(DATA LISTING Opens)

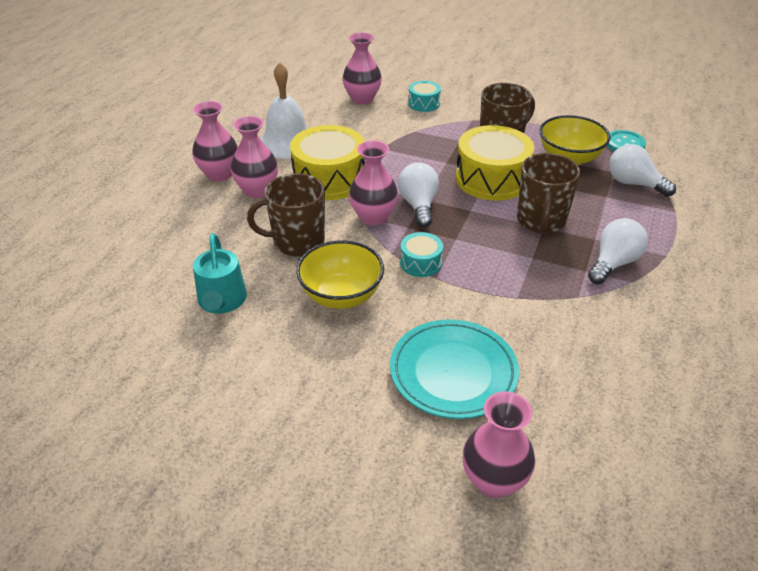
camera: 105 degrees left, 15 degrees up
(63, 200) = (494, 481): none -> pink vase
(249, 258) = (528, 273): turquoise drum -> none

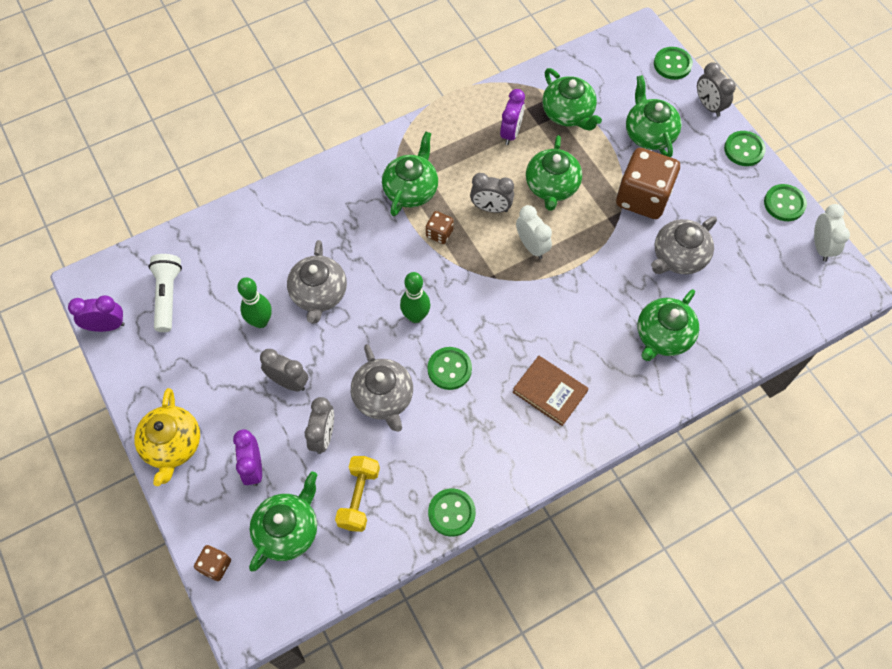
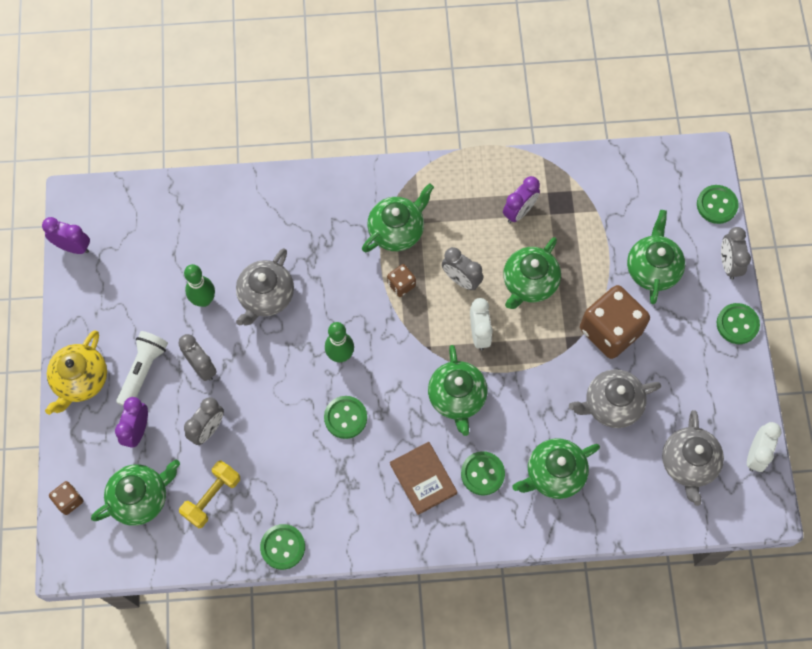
camera: 25 degrees right, 5 degrees up
(168, 296) = (136, 241): white flashlight -> white flashlight (143, 370)
(383, 398) = (275, 418): grey teapot -> grey teapot (688, 463)
(568, 113) = (585, 214): green teapot -> green teapot (457, 397)
(784, 204) = (745, 396): green button -> green button (482, 474)

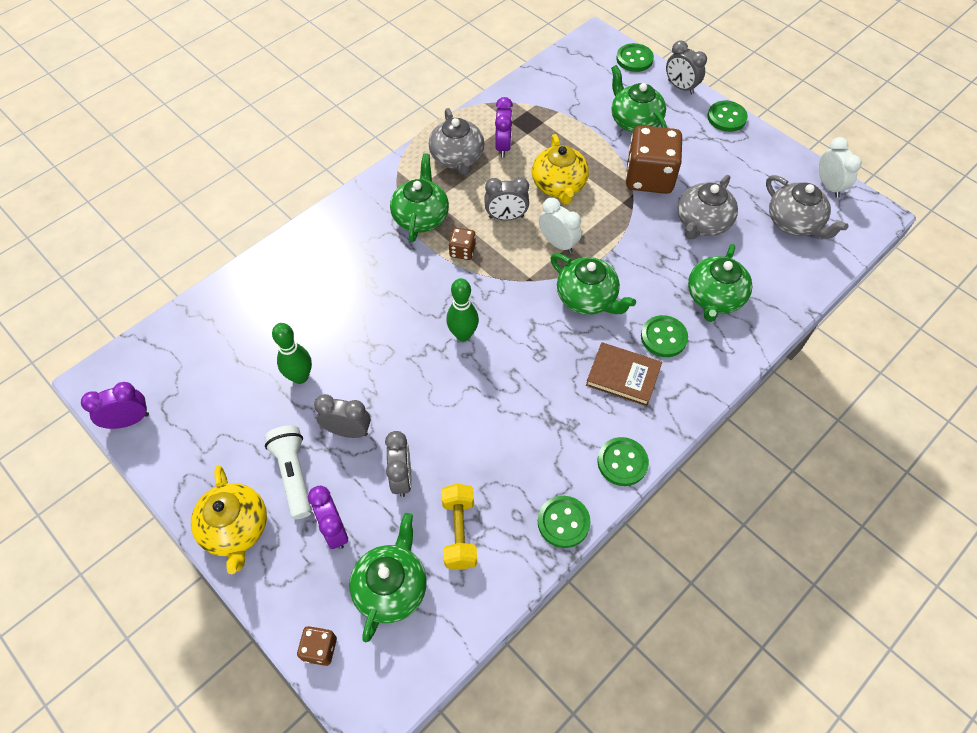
camera: 40 degrees left, 10 degrees down
(265, 296) = (355, 336): grey teapot -> grey teapot (457, 158)
(345, 418) = (514, 378): green button -> green button (622, 462)
(529, 283) = (559, 186): green teapot -> yellow teapot

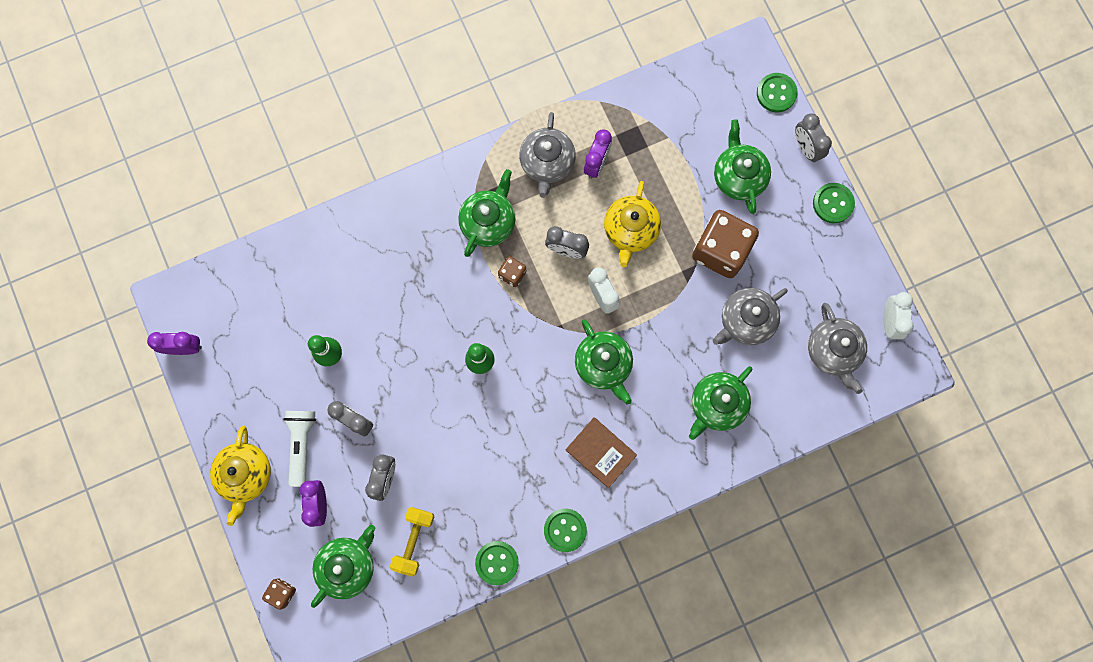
camera: 20 degrees right, 20 degrees up
(663, 337) = (652, 428): green button -> none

(DATA LISTING Closes)

* [EXERCISE GOAL]
Restate word for word the lines from the line with "(265, 296) = (355, 336): grey" to the last line of the records above, inclusive, and omit every picture.

* [RESULT OF THIS EXERCISE]
(265, 296) = (355, 336): grey teapot -> grey teapot (457, 158)
(345, 418) = (514, 378): green button -> green button (622, 462)
(529, 283) = (559, 186): green teapot -> yellow teapot

camera: 20 degrees right, 20 degrees up
(663, 337) = (652, 428): green button -> none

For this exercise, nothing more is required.